▶ Written request
Reproduce all of the entries below word for word, leaving out the pictures.

*****

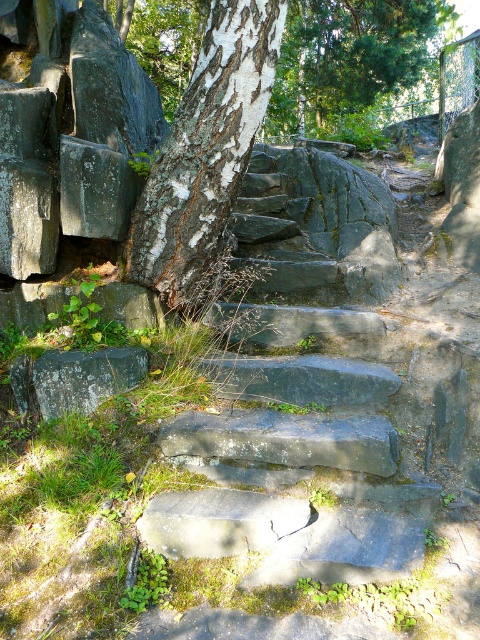
Is smooth stone stairs at center positioned behind white bark tree at center?

No, smooth stone stairs at center is closer to the viewer.

Between smooth stone stairs at center and white bark tree at center, which one has more height?

smooth stone stairs at center

Who is more distant from viewer, [278,484] or [200,104]?

Positioned behind is point [200,104].

Image resolution: width=480 pixels, height=640 pixels. Identify the location of smooth stone stairs at center. (299, 394).

Who is positioned more to the left, white bark tree at center or green textured tree at upper center?

From the viewer's perspective, white bark tree at center appears more on the left side.

Is white bark tree at center further to the viewer compared to green textured tree at upper center?

No.

Find the location of a particular element. white bark tree at center is located at coordinates (205, 147).

Is point (360, 228) farther from camera compared to point (388, 42)?

No, it is in front of (388, 42).

From the picture: Is smooth stone stairs at center above green textured tree at upper center?

No, smooth stone stairs at center is not above green textured tree at upper center.

Which is in front, point (239, 262) or point (397, 65)?

Point (239, 262) is more forward.

This screenshot has height=640, width=480. What are the coordinates of `smooth stone stairs at center` in the screenshot? It's located at (299, 394).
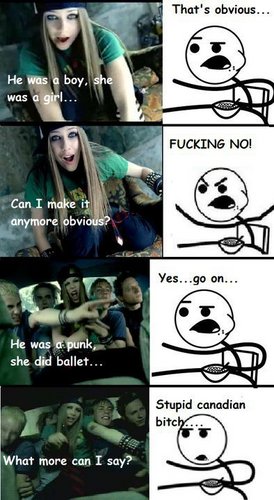
Locate an element on the screen. The width and height of the screenshot is (274, 500). cartoon bowl is located at coordinates (211, 489), (216, 376), (231, 250), (226, 113).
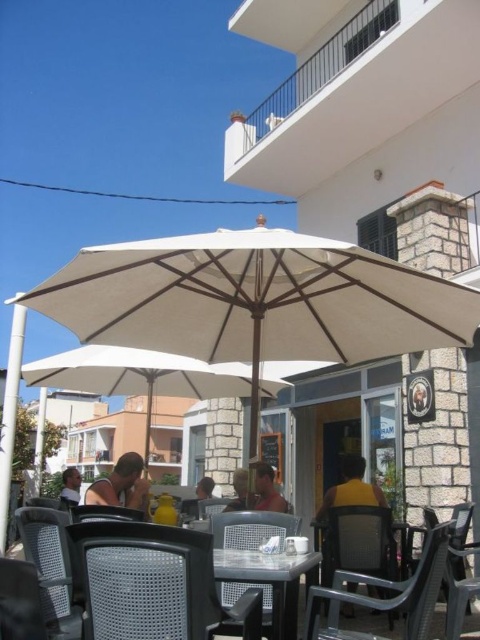
Can you confirm if black mesh chair at lower left is positioned above black plastic chair at lower left?

Correct, black mesh chair at lower left is located above black plastic chair at lower left.

Is black mesh chair at lower left to the left of black plastic chair at lower left from the viewer's perspective?

In fact, black mesh chair at lower left is to the right of black plastic chair at lower left.

Does point (120, 552) come behind point (84, 512)?

No, it is in front of (84, 512).

Where is `black mesh chair at lower left`? black mesh chair at lower left is located at coordinates (144, 580).

Is the position of black mesh chair at lower left more distant than that of brown leather jacket at center?

That is False.

Between point (156, 611) and point (208, 480), which one is positioned behind?

Positioned behind is point (208, 480).

I want to click on black mesh chair at lower left, so click(x=144, y=580).

Locate an element on the screen. This screenshot has width=480, height=640. black mesh chair at lower left is located at coordinates (144, 580).

Is black mesh chair at lower left bigger than matte plastic chair at center?

No, black mesh chair at lower left is not bigger than matte plastic chair at center.

Is point (84, 595) less distant than point (215, 509)?

Yes, point (84, 595) is closer to viewer.

I want to click on black mesh chair at lower left, so click(144, 580).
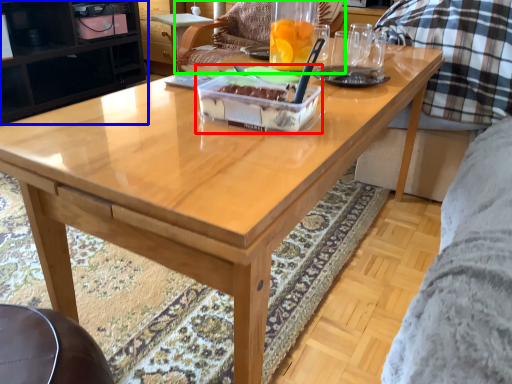
Question: Which is nearer to the cake (highlighted by a red box)? cabinetry (highlighted by a blue box) or chair (highlighted by a green box).

Choices:
 (A) cabinetry
 (B) chair

Answer: (B)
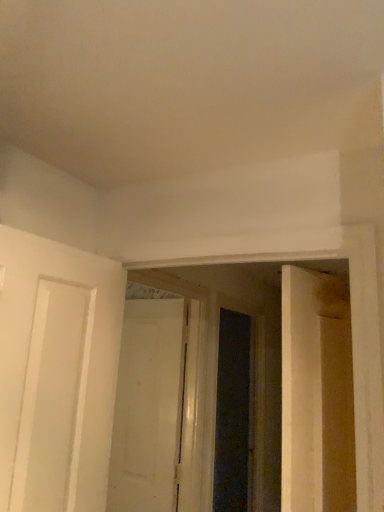
Question: Based on their positions, is white matte door at center located to the left or right of transparent glass screen door at center?

Choices:
 (A) left
 (B) right

Answer: (A)

Question: Choose the correct answer: Is white matte door at center inside transparent glass screen door at center or outside it?

Choices:
 (A) inside
 (B) outside

Answer: (B)

Question: Considering their positions, is white matte door at center located in front of or behind transparent glass screen door at center?

Choices:
 (A) behind
 (B) front

Answer: (B)

Question: From the image's perspective, relative to white matte door at center, is transparent glass screen door at center above or below?

Choices:
 (A) below
 (B) above

Answer: (A)

Question: Looking at their shapes, would you say transparent glass screen door at center is wider or thinner than white matte door at center?

Choices:
 (A) thin
 (B) wide

Answer: (B)

Question: Is point (215, 465) positioned closer to the camera than point (162, 458)?

Choices:
 (A) closer
 (B) farther

Answer: (B)

Question: In terms of height, does transparent glass screen door at center look taller or shorter compared to white matte door at center?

*****

▶ Response
Is smooth stone stairs at center positioned behind white bark tree at center?

No, smooth stone stairs at center is closer to the viewer.

Between smooth stone stairs at center and white bark tree at center, which one has more height?

smooth stone stairs at center

Who is more distant from viewer, [278,484] or [200,104]?

Positioned behind is point [200,104].

Image resolution: width=480 pixels, height=640 pixels. Identify the location of smooth stone stairs at center. (299, 394).

Who is positioned more to the left, white bark tree at center or green textured tree at upper center?

From the viewer's perspective, white bark tree at center appears more on the left side.

Is white bark tree at center further to the viewer compared to green textured tree at upper center?

No.

Find the location of a particular element. white bark tree at center is located at coordinates (205, 147).

Is point (360, 228) farther from camera compared to point (388, 42)?

No, it is in front of (388, 42).

From the picture: Is smooth stone stairs at center above green textured tree at upper center?

No, smooth stone stairs at center is not above green textured tree at upper center.

Which is in front, point (239, 262) or point (397, 65)?

Point (239, 262) is more forward.

This screenshot has height=640, width=480. What are the coordinates of `smooth stone stairs at center` in the screenshot? It's located at (299, 394).
Locate an element on the screen. The width and height of the screenshot is (274, 500). cartoon bowl is located at coordinates (211, 489), (216, 376), (231, 250), (226, 113).
Can you confirm if black mesh chair at lower left is positioned above black plastic chair at lower left?

Correct, black mesh chair at lower left is located above black plastic chair at lower left.

Is black mesh chair at lower left to the left of black plastic chair at lower left from the viewer's perspective?

In fact, black mesh chair at lower left is to the right of black plastic chair at lower left.

Does point (120, 552) come behind point (84, 512)?

No, it is in front of (84, 512).

Where is `black mesh chair at lower left`? black mesh chair at lower left is located at coordinates (144, 580).

Is the position of black mesh chair at lower left more distant than that of brown leather jacket at center?

That is False.

Between point (156, 611) and point (208, 480), which one is positioned behind?

Positioned behind is point (208, 480).

I want to click on black mesh chair at lower left, so click(x=144, y=580).

Locate an element on the screen. This screenshot has width=480, height=640. black mesh chair at lower left is located at coordinates (144, 580).

Is black mesh chair at lower left bigger than matte plastic chair at center?

No, black mesh chair at lower left is not bigger than matte plastic chair at center.

Is point (84, 595) less distant than point (215, 509)?

Yes, point (84, 595) is closer to viewer.

I want to click on black mesh chair at lower left, so click(144, 580).
Question: Which is nearer to the cake (highlighted by a red box)? cabinetry (highlighted by a blue box) or chair (highlighted by a green box).

Choices:
 (A) cabinetry
 (B) chair

Answer: (B)
Question: Based on their positions, is white matte door at center located to the left or right of transparent glass screen door at center?

Choices:
 (A) left
 (B) right

Answer: (A)

Question: Choose the correct answer: Is white matte door at center inside transparent glass screen door at center or outside it?

Choices:
 (A) inside
 (B) outside

Answer: (B)

Question: Considering their positions, is white matte door at center located in front of or behind transparent glass screen door at center?

Choices:
 (A) behind
 (B) front

Answer: (B)

Question: From the image's perspective, relative to white matte door at center, is transparent glass screen door at center above or below?

Choices:
 (A) below
 (B) above

Answer: (A)

Question: Looking at their shapes, would you say transparent glass screen door at center is wider or thinner than white matte door at center?

Choices:
 (A) thin
 (B) wide

Answer: (B)

Question: Is point (215, 465) positioned closer to the camera than point (162, 458)?

Choices:
 (A) closer
 (B) farther

Answer: (B)

Question: In terms of height, does transparent glass screen door at center look taller or shorter compared to white matte door at center?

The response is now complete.